**Exercise inputs**
========================

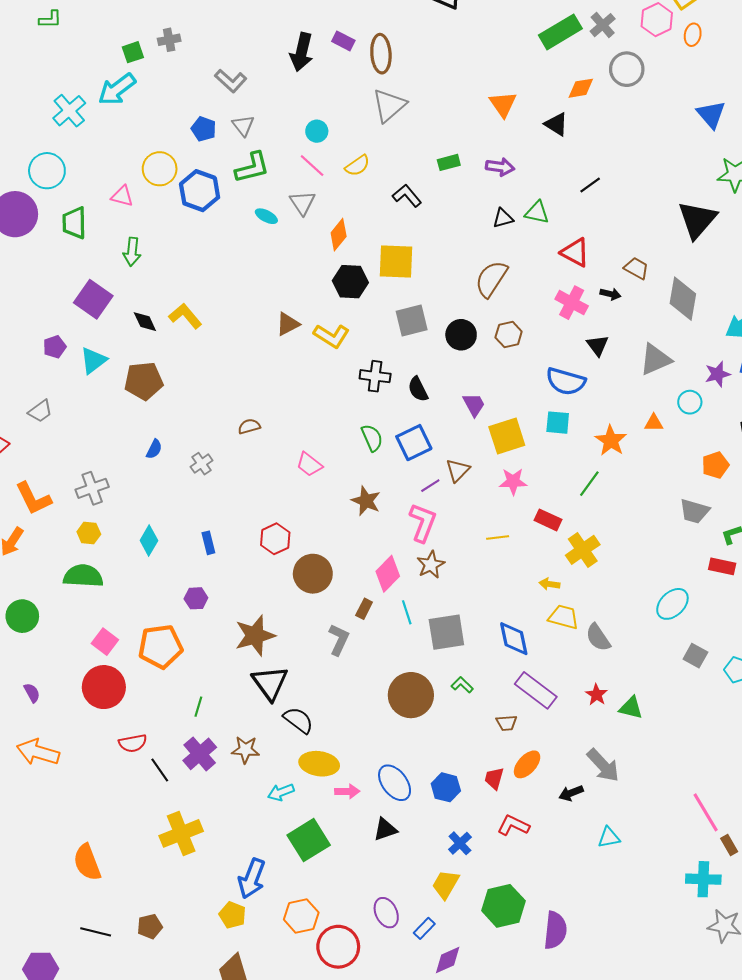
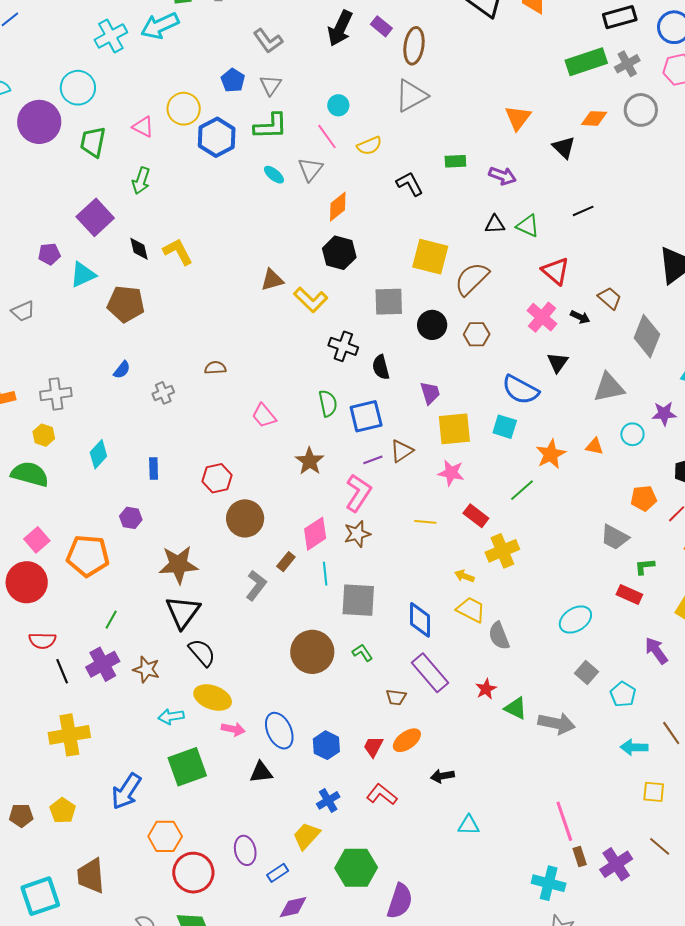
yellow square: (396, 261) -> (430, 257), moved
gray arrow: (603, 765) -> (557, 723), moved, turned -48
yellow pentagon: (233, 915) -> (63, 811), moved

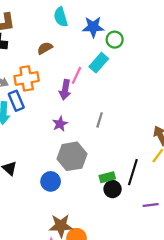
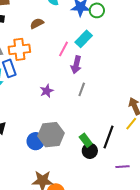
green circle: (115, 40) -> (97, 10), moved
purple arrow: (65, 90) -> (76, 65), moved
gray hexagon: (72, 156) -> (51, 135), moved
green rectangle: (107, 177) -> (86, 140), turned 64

========================

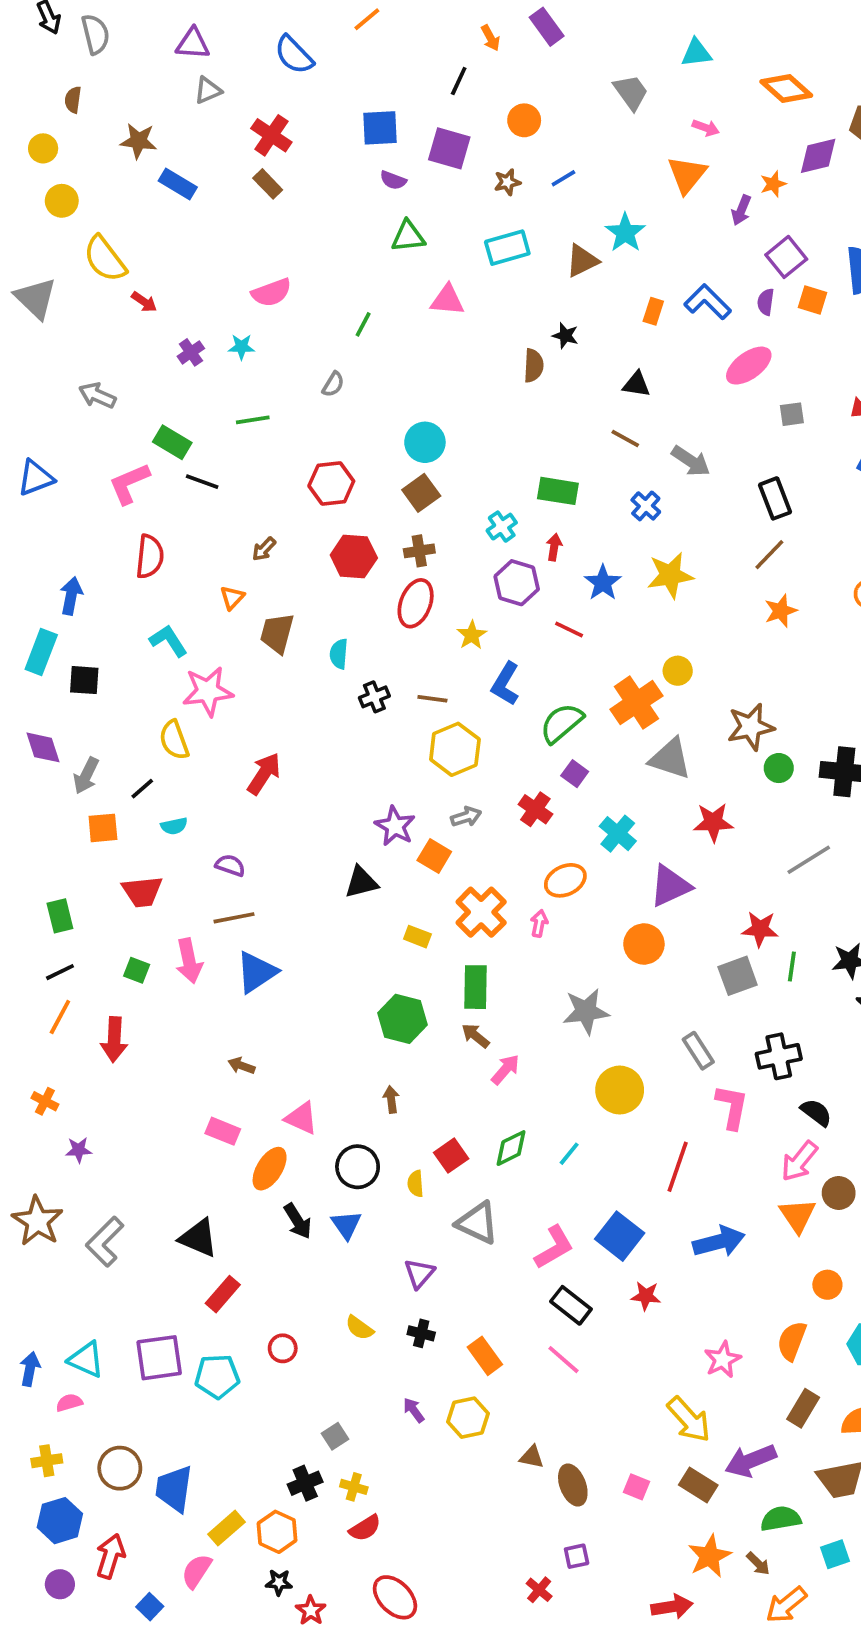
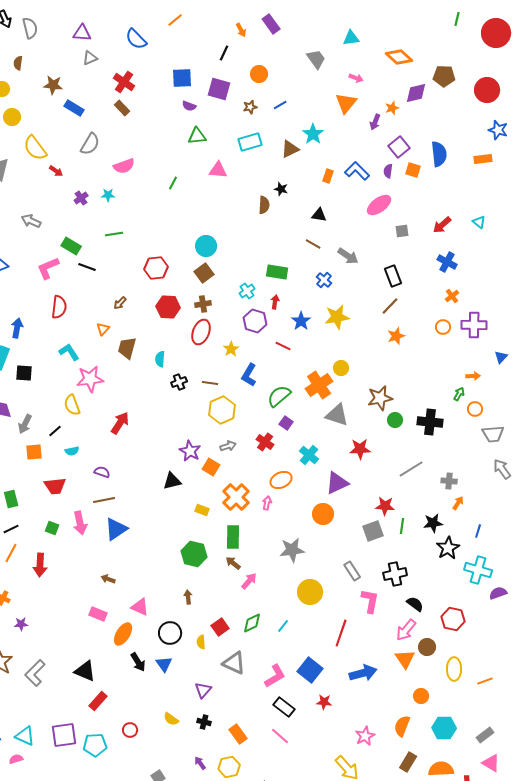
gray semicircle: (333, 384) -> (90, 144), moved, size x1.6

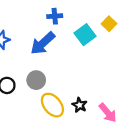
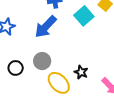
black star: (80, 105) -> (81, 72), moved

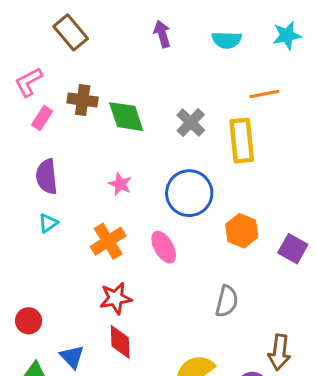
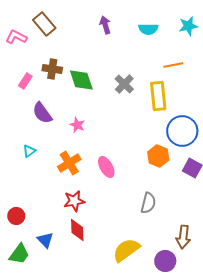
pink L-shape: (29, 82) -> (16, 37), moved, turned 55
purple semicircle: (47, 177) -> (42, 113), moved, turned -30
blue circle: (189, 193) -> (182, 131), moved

========================

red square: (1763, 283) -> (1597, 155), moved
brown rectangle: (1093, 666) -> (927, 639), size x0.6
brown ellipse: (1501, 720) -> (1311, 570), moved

========================

Search the data above for the string "yellow" and copy each line that has it.

**Written answer**
yellow square: (396, 261) -> (430, 257), moved
yellow pentagon: (233, 915) -> (63, 811), moved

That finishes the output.